→ **DATA TO PROCESS**:
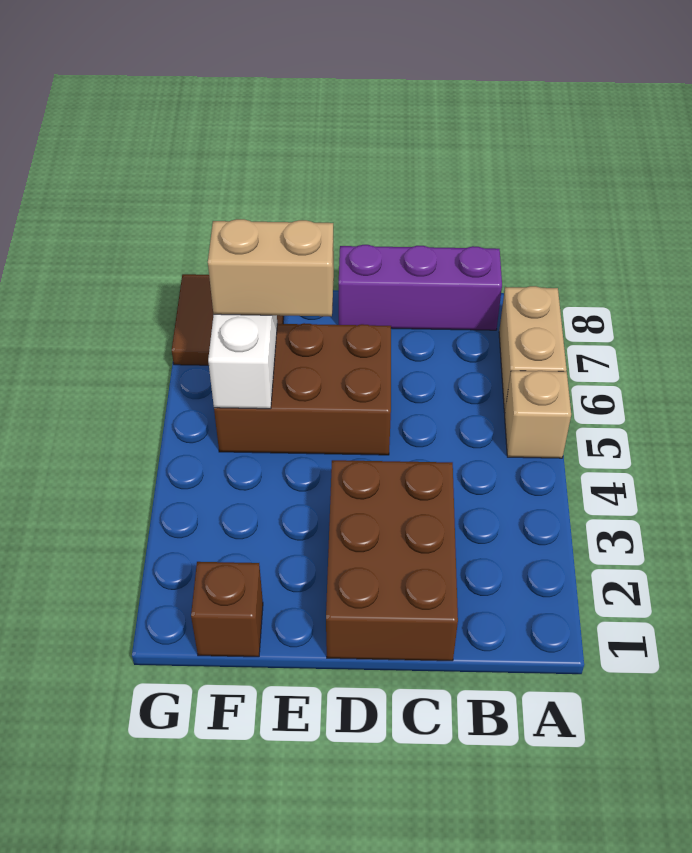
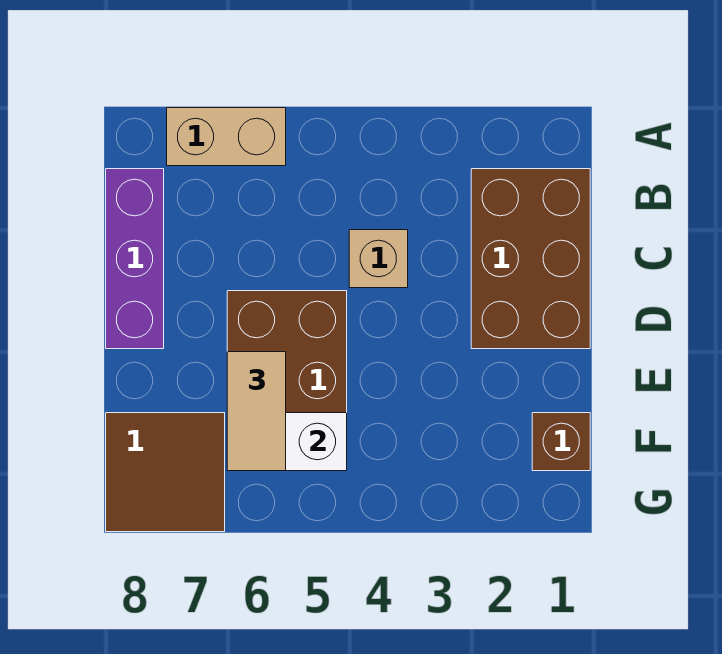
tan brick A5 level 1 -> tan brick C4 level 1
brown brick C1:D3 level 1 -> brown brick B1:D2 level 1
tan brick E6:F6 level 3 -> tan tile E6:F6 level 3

==

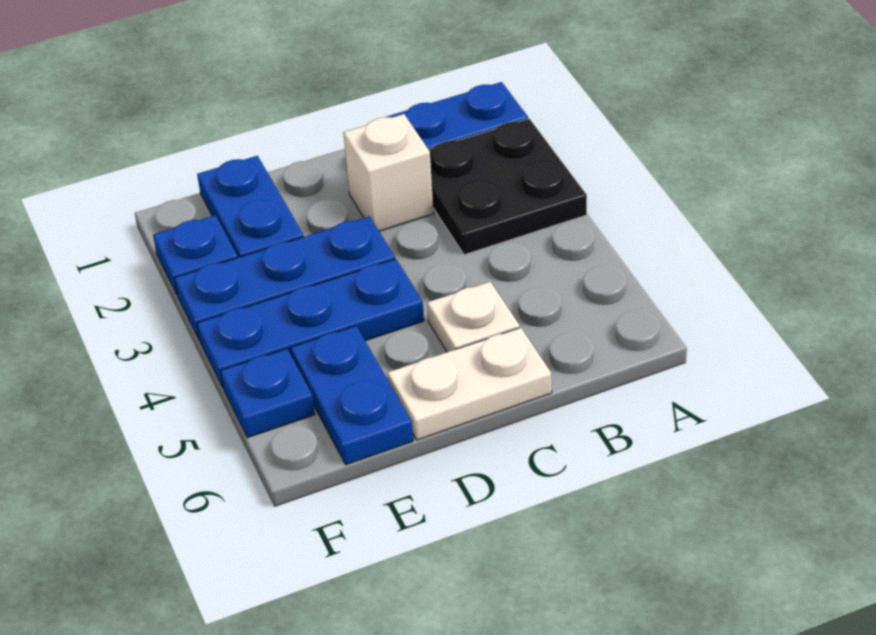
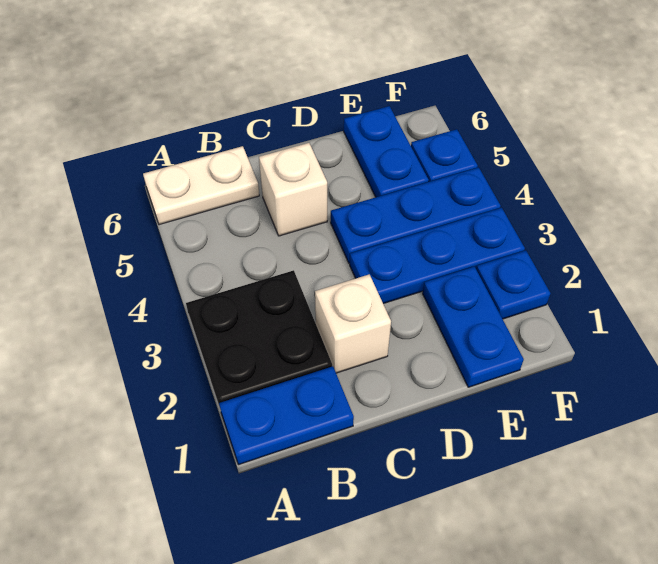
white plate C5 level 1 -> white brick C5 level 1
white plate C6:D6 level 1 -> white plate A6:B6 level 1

→ **THE PROBLEM**: Copy all lines above containing the string "white".

→ **OUTPUT FOR THIS TASK**:
white plate C5 level 1 -> white brick C5 level 1
white plate C6:D6 level 1 -> white plate A6:B6 level 1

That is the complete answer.